Which lines run from the one containing "R11: none -> 3.3k (DRV, OUT)" to the end of the material below? Copy them exactly, pictures excluded.

** Information shown follows **

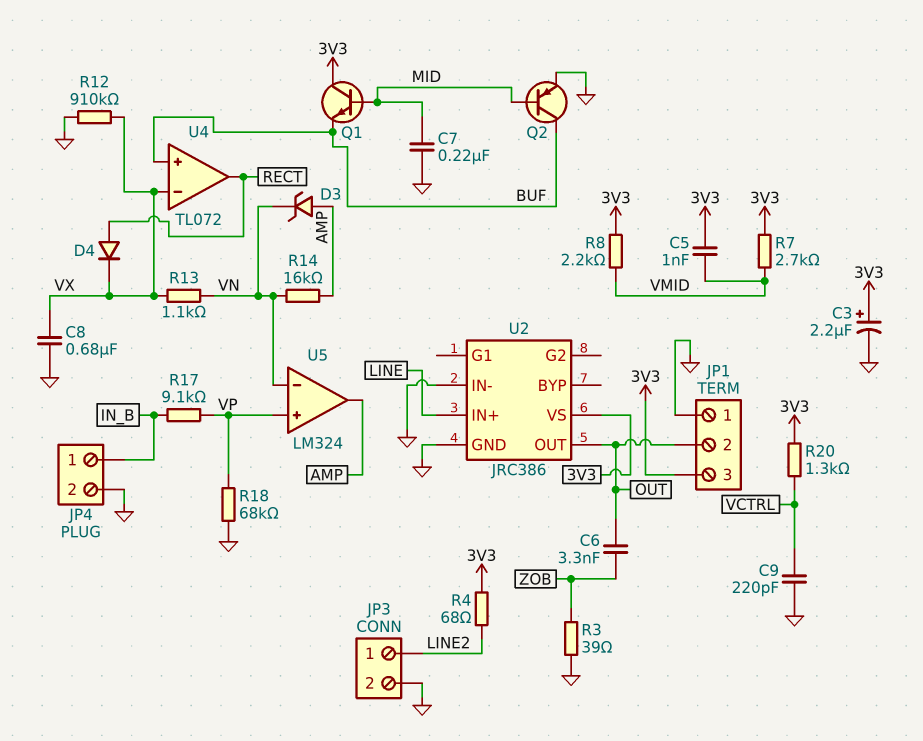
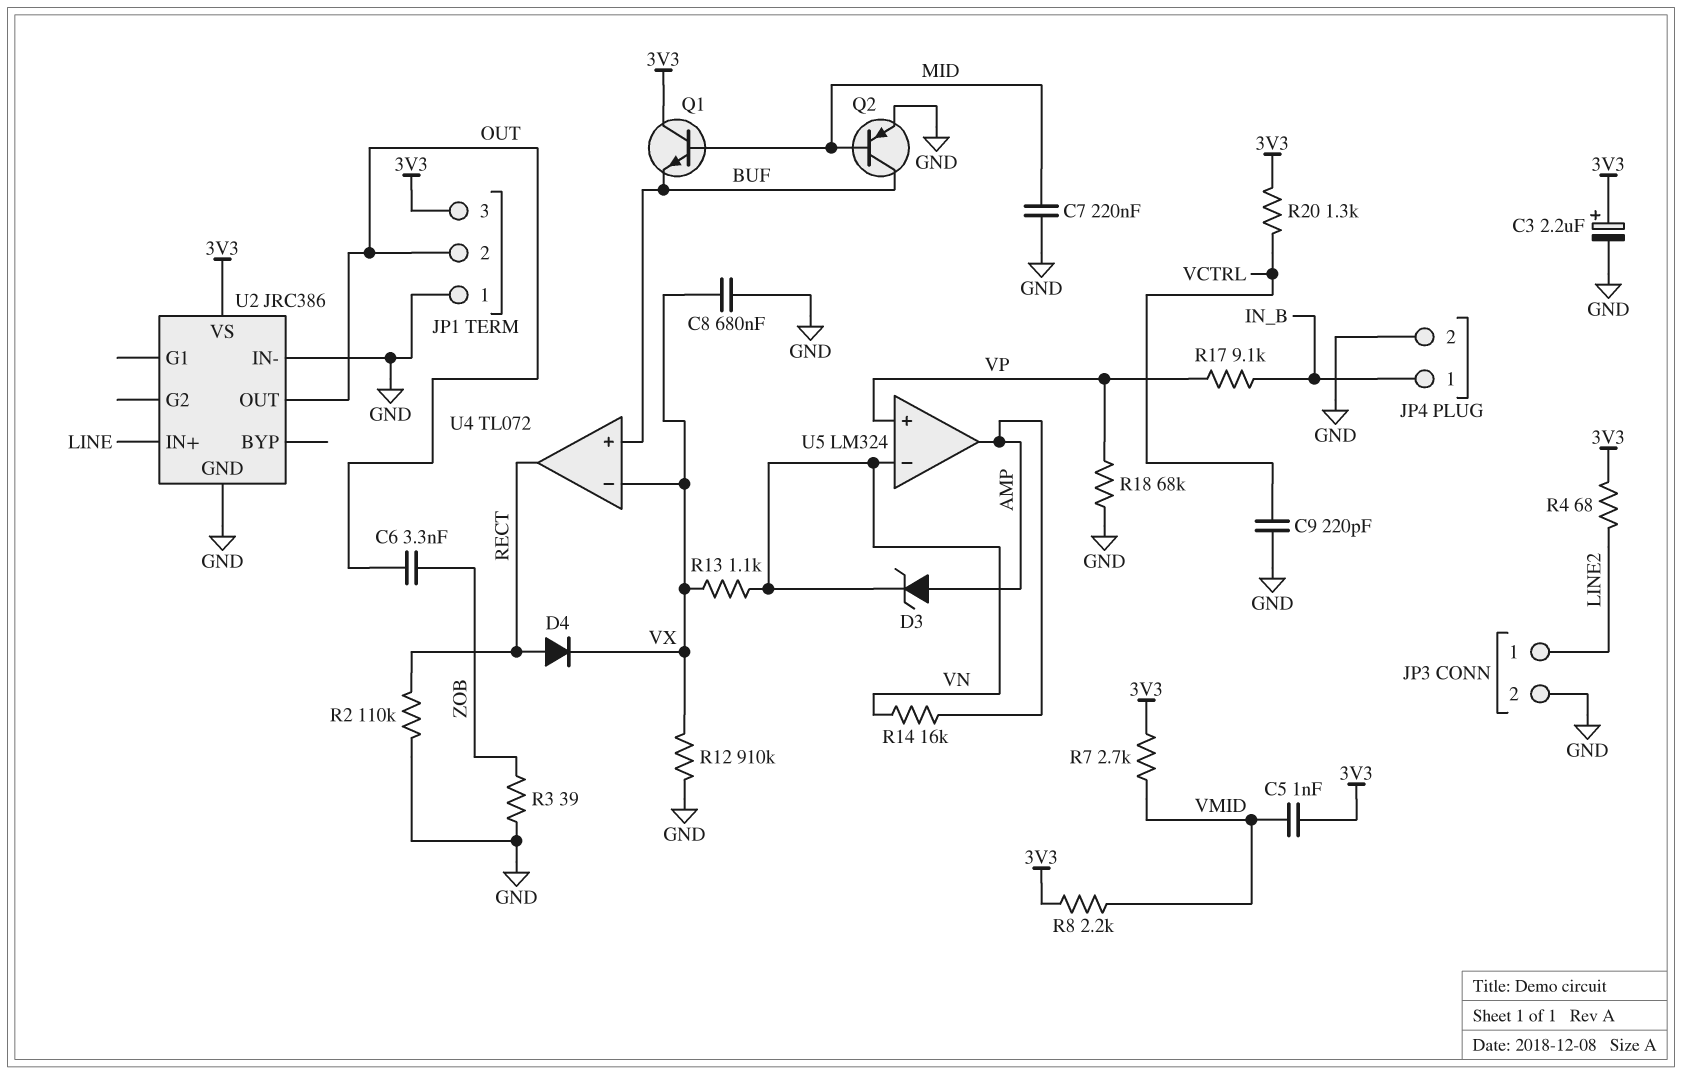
R2: none -> 110k (GND, RECT)

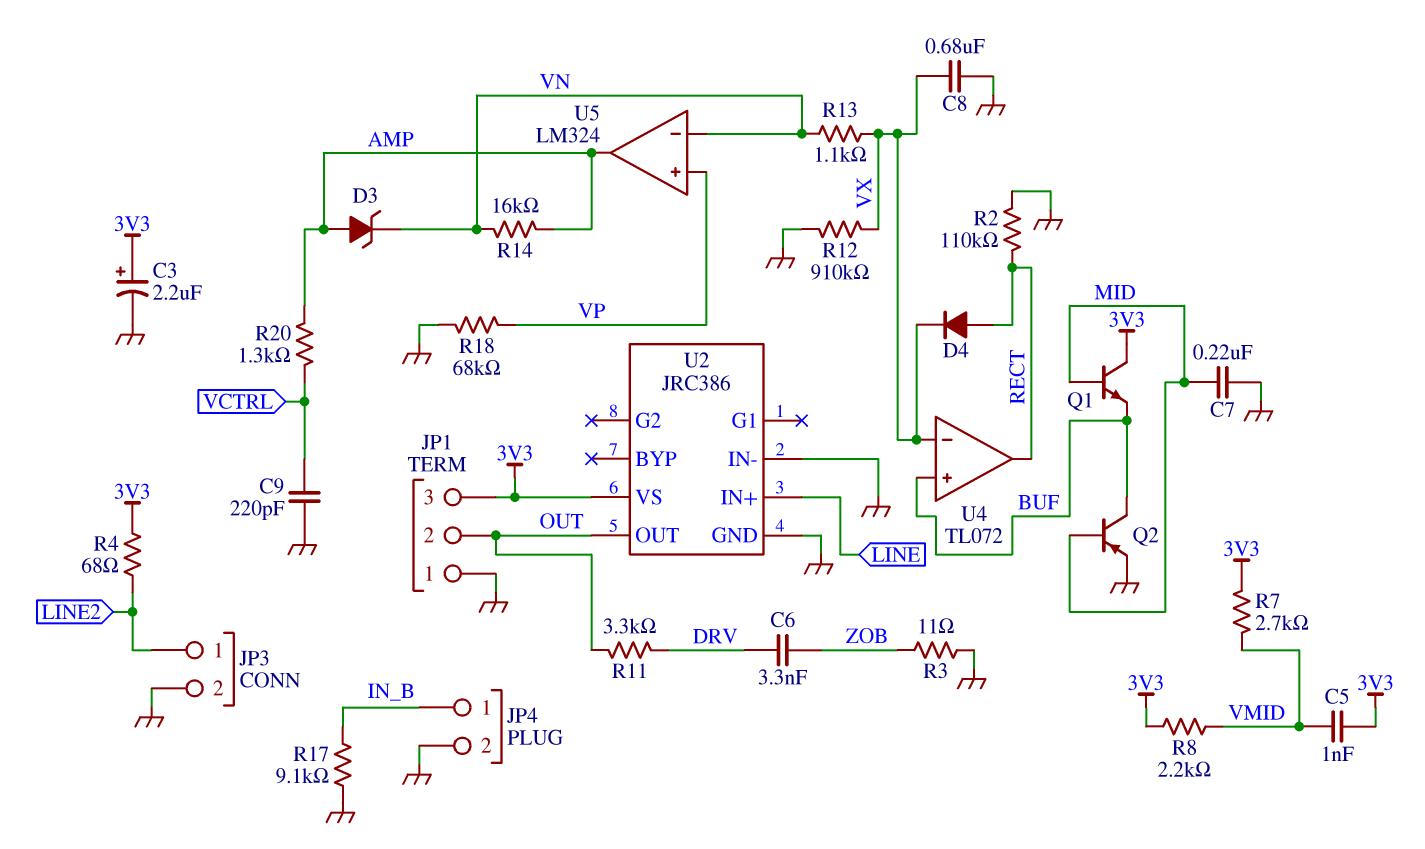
C6: 3.3nF (OUT, ZOB) -> 3.3nF (DRV, ZOB)
R3: 39 (GND, ZOB) -> 11 (GND, ZOB)
R11: none -> 3.3k (DRV, OUT)
R17: 9.1k (IN_B, VP) -> 9.1k (GND, IN_B)
R20: 1.3k (3V3, VCTRL) -> 1.3k (AMP, VCTRL)

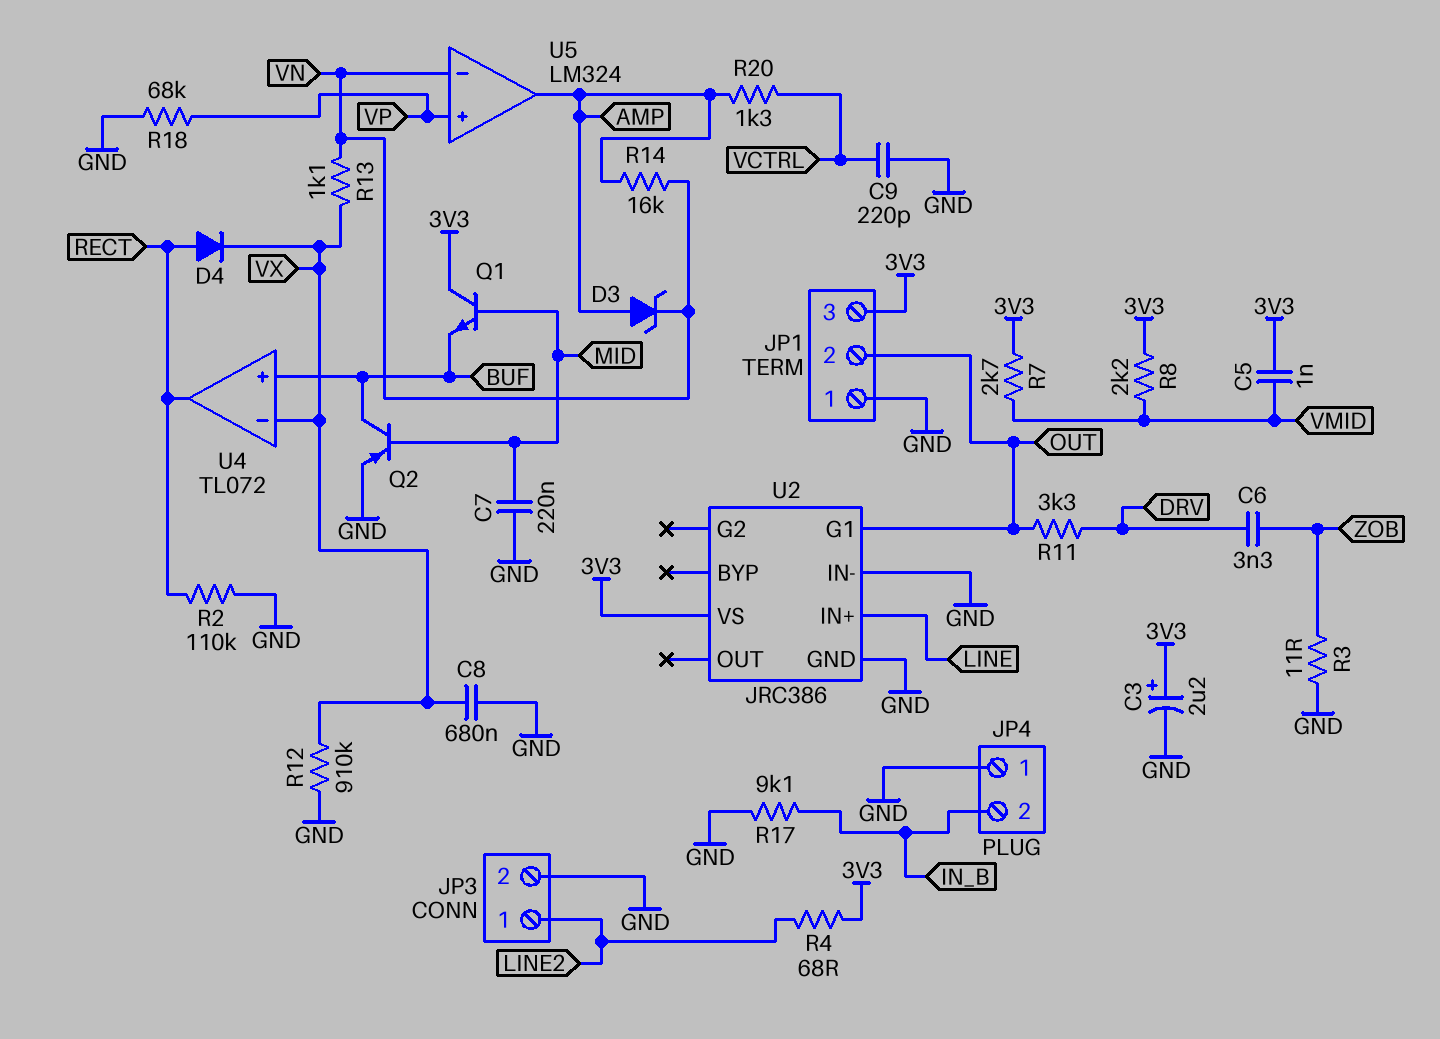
JP4 pin 1: IN_B -> GND
JP4 pin 2: GND -> IN_B
U2 pin G1: none -> OUT
U2 pin OUT: OUT -> none

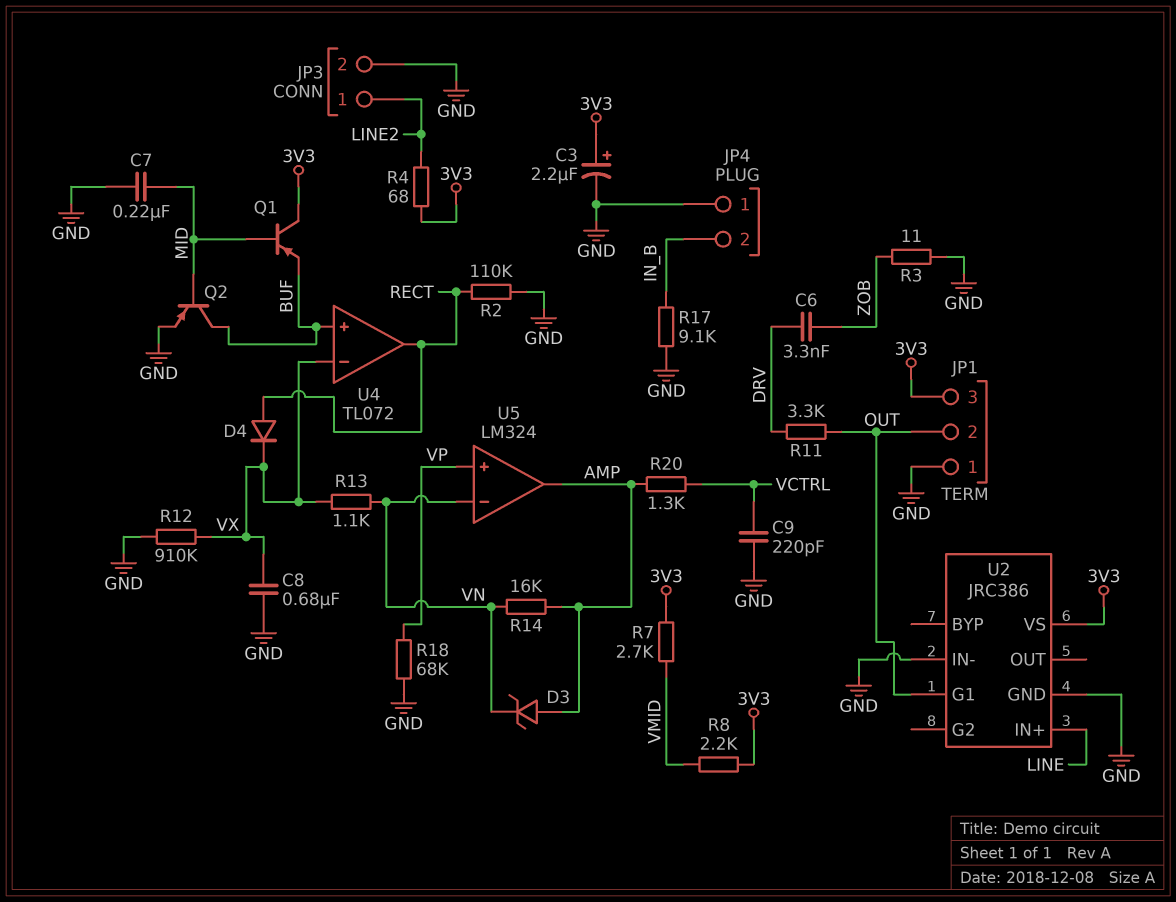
C5: 1nF (3V3, VMID) -> none
Q1: NPN (B MID, C 3V3, E BUF) -> PNP (B MID, C 3V3, E BUF)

** End of Information shown **

> [Solution]
R11: none -> 3.3k (DRV, OUT)
R17: 9.1k (IN_B, VP) -> 9.1k (GND, IN_B)
R20: 1.3k (3V3, VCTRL) -> 1.3k (AMP, VCTRL)

JP4 pin 1: IN_B -> GND
JP4 pin 2: GND -> IN_B
U2 pin G1: none -> OUT
U2 pin OUT: OUT -> none

C5: 1nF (3V3, VMID) -> none
Q1: NPN (B MID, C 3V3, E BUF) -> PNP (B MID, C 3V3, E BUF)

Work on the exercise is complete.